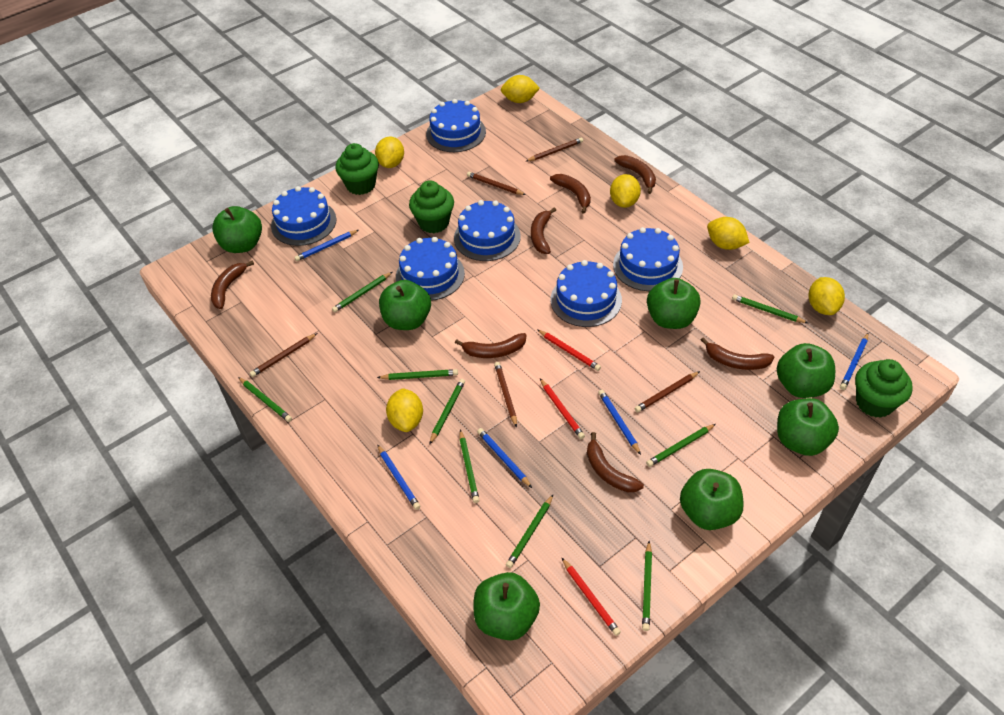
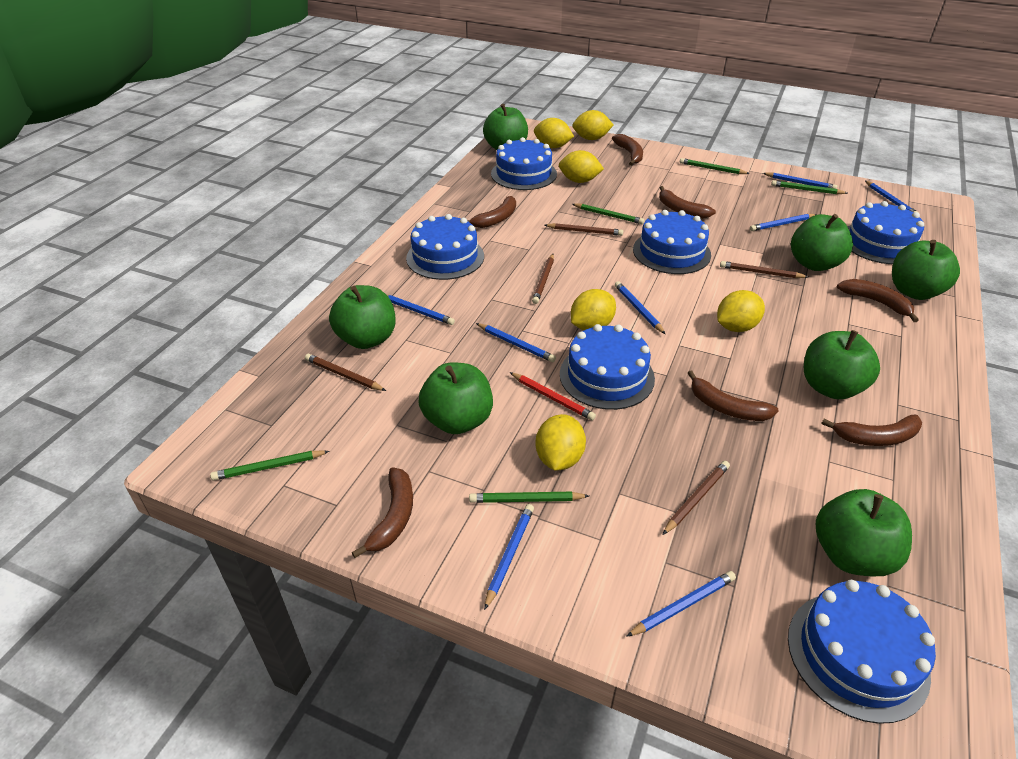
blue pencil: 5 -> 8
green cupcake: 3 -> 0
green pencil: 9 -> 5
red pencil: 3 -> 1

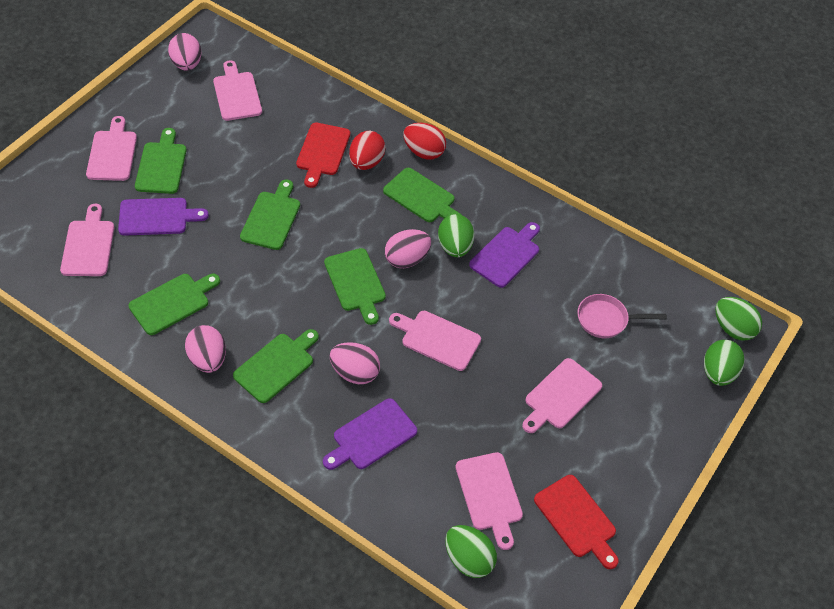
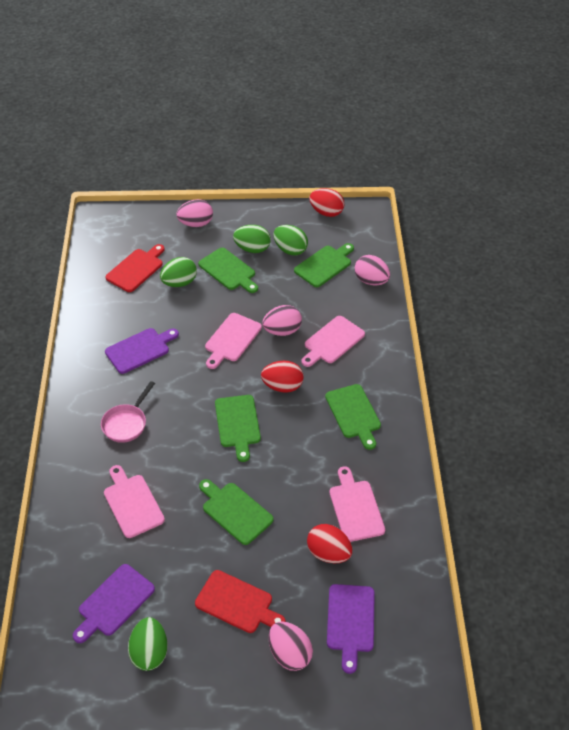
green cutting board: 6 -> 5
pink cutting board: 6 -> 4
red egg: 2 -> 3

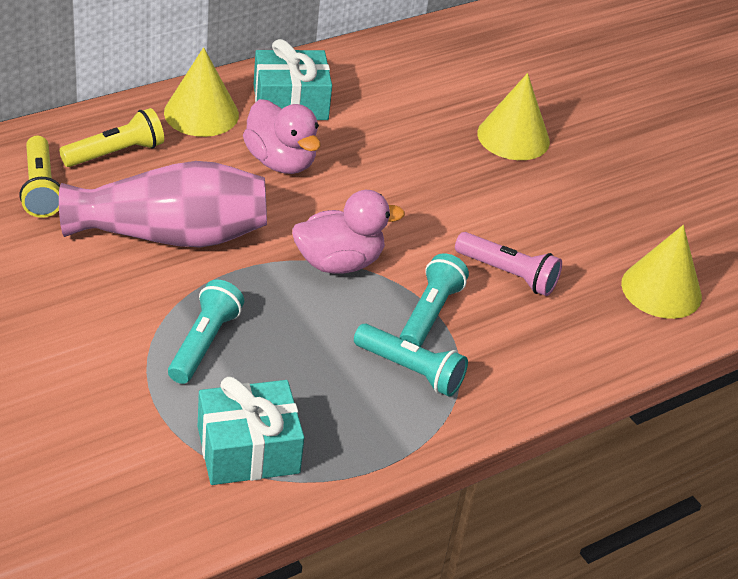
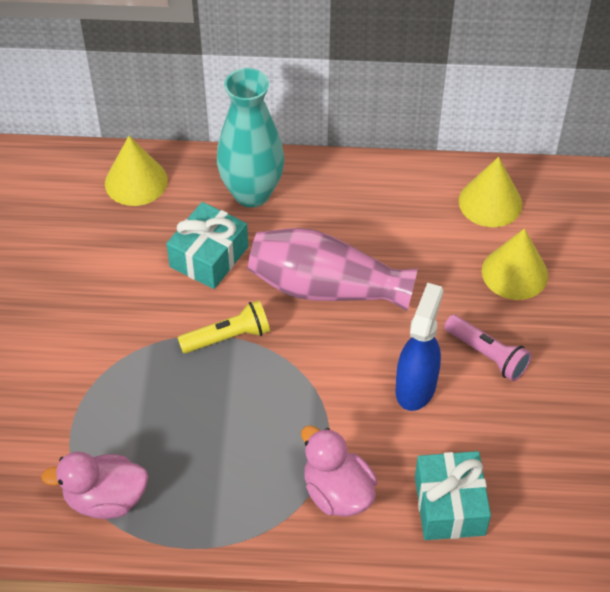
blue spray bottle: 0 -> 1
turquoise flashlight: 3 -> 0
turquoise vase: 0 -> 1
yellow flashlight: 2 -> 1

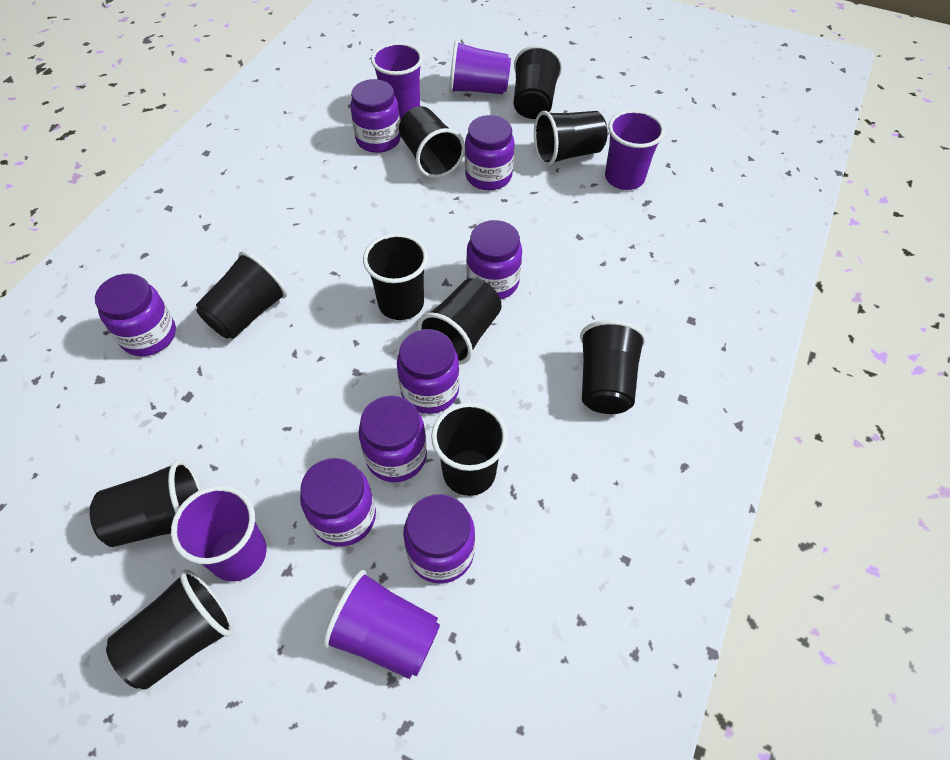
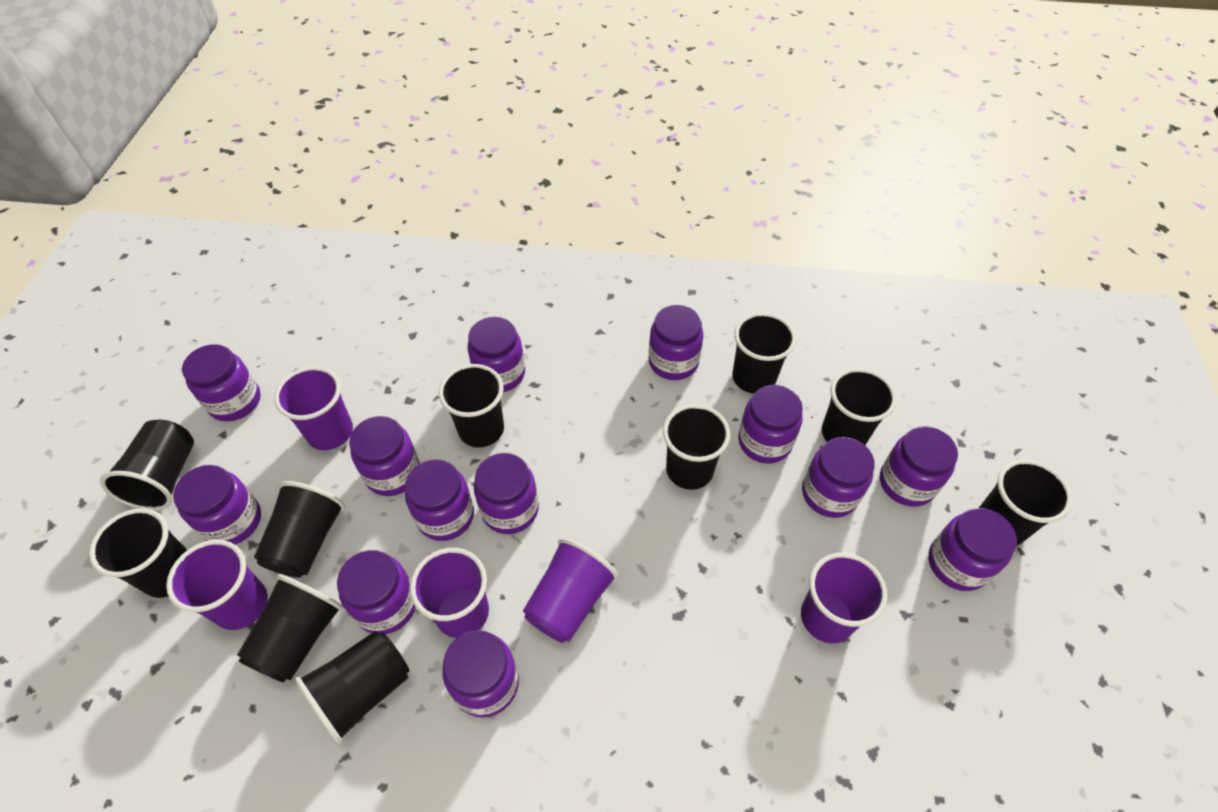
purple jar: 8 -> 13

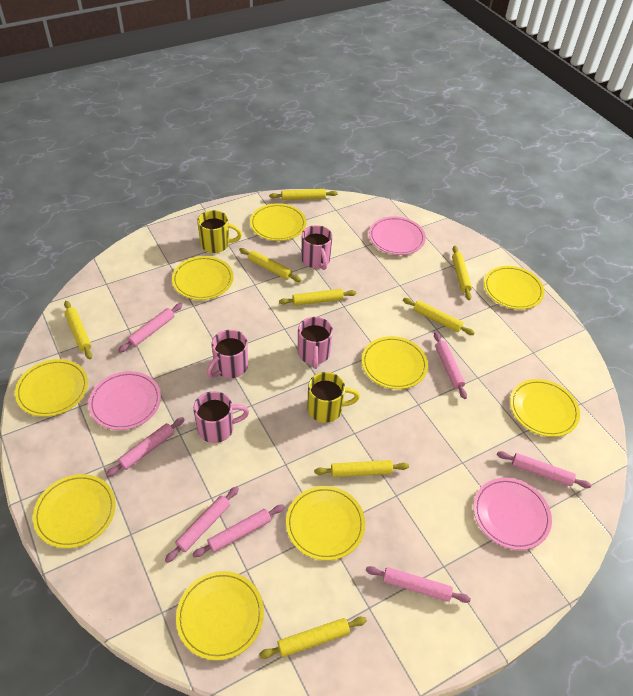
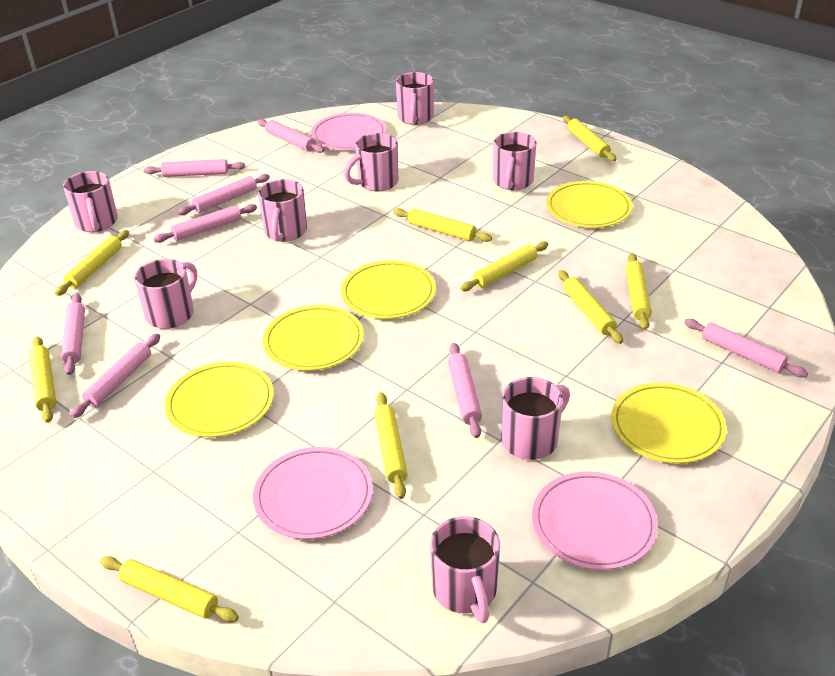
pink mug: 4 -> 8
pink rolling pin: 7 -> 8
yellow mug: 2 -> 0
yellow plate: 9 -> 5
yellow rolling pin: 8 -> 9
--------------------------------------------------
Your assignment:
Reproduce the entries above exactly. Do not include the images.

Solution:
blue pencil: 5 -> 8
green cupcake: 3 -> 0
green pencil: 9 -> 5
red pencil: 3 -> 1

green cutting board: 6 -> 5
pink cutting board: 6 -> 4
red egg: 2 -> 3

blue spray bottle: 0 -> 1
turquoise flashlight: 3 -> 0
turquoise vase: 0 -> 1
yellow flashlight: 2 -> 1

purple jar: 8 -> 13

pink mug: 4 -> 8
pink rolling pin: 7 -> 8
yellow mug: 2 -> 0
yellow plate: 9 -> 5
yellow rolling pin: 8 -> 9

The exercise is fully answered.